▶ _TASK OBJECTIVE_:
Every line below that has "czarny" in it should be copied.

▶ _AVAILABLE DATA_:
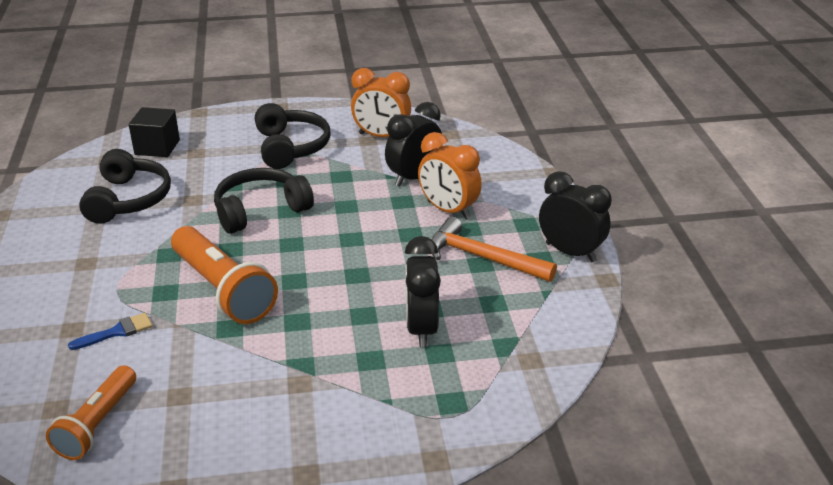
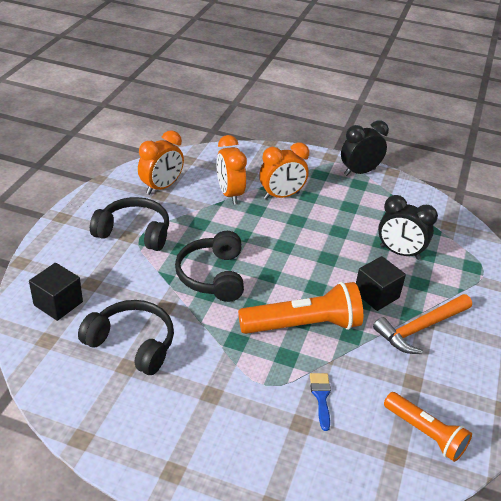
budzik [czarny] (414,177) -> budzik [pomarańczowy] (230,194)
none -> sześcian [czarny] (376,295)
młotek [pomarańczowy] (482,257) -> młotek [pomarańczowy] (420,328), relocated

▶ _OUTPUT_:
budzik [czarny] (414,177) -> budzik [pomarańczowy] (230,194)
none -> sześcian [czarny] (376,295)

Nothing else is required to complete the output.